> [Exercise requirements] Only an exact reprint of all the data is acceptable.
++++++++++
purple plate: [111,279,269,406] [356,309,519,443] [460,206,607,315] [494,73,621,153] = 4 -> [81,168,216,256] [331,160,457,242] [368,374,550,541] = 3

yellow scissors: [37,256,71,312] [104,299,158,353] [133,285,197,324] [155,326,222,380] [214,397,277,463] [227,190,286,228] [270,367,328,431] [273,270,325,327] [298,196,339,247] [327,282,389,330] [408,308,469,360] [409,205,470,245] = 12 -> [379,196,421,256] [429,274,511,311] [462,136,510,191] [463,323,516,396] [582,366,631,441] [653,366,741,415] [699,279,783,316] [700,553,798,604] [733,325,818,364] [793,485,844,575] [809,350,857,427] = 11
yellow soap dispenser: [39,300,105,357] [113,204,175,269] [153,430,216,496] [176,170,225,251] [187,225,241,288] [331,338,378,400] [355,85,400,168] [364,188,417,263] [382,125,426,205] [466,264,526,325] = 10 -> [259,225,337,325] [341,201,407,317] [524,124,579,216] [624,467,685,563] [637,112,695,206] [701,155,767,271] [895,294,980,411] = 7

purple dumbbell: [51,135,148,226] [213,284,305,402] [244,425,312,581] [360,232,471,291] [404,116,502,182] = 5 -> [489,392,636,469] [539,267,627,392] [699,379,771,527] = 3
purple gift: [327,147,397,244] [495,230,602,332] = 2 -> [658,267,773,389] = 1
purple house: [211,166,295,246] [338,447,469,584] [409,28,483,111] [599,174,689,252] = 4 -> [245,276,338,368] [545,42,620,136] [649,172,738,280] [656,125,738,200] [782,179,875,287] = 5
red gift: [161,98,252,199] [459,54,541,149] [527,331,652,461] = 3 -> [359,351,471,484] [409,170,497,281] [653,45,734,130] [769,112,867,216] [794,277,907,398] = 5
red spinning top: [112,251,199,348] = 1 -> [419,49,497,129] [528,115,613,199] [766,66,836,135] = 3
++++++++++
> [Exercise output]
purple plate: [111,279,269,406] [356,309,519,443] [460,206,607,315] [494,73,621,153] = 4 -> [81,168,216,256] [331,160,457,242] [368,374,550,541] = 3

yellow scissors: [37,256,71,312] [104,299,158,353] [133,285,197,324] [155,326,222,380] [214,397,277,463] [227,190,286,228] [270,367,328,431] [273,270,325,327] [298,196,339,247] [327,282,389,330] [408,308,469,360] [409,205,470,245] = 12 -> [379,196,421,256] [429,274,511,311] [462,136,510,191] [463,323,516,396] [582,366,631,441] [653,366,741,415] [699,279,783,316] [700,553,798,604] [733,325,818,364] [793,485,844,575] [809,350,857,427] = 11
yellow soap dispenser: [39,300,105,357] [113,204,175,269] [153,430,216,496] [176,170,225,251] [187,225,241,288] [331,338,378,400] [355,85,400,168] [364,188,417,263] [382,125,426,205] [466,264,526,325] = 10 -> [259,225,337,325] [341,201,407,317] [524,124,579,216] [624,467,685,563] [637,112,695,206] [701,155,767,271] [895,294,980,411] = 7

purple dumbbell: [51,135,148,226] [213,284,305,402] [244,425,312,581] [360,232,471,291] [404,116,502,182] = 5 -> [489,392,636,469] [539,267,627,392] [699,379,771,527] = 3
purple gift: [327,147,397,244] [495,230,602,332] = 2 -> [658,267,773,389] = 1
purple house: [211,166,295,246] [338,447,469,584] [409,28,483,111] [599,174,689,252] = 4 -> [245,276,338,368] [545,42,620,136] [649,172,738,280] [656,125,738,200] [782,179,875,287] = 5
red gift: [161,98,252,199] [459,54,541,149] [527,331,652,461] = 3 -> [359,351,471,484] [409,170,497,281] [653,45,734,130] [769,112,867,216] [794,277,907,398] = 5
red spinning top: [112,251,199,348] = 1 -> [419,49,497,129] [528,115,613,199] [766,66,836,135] = 3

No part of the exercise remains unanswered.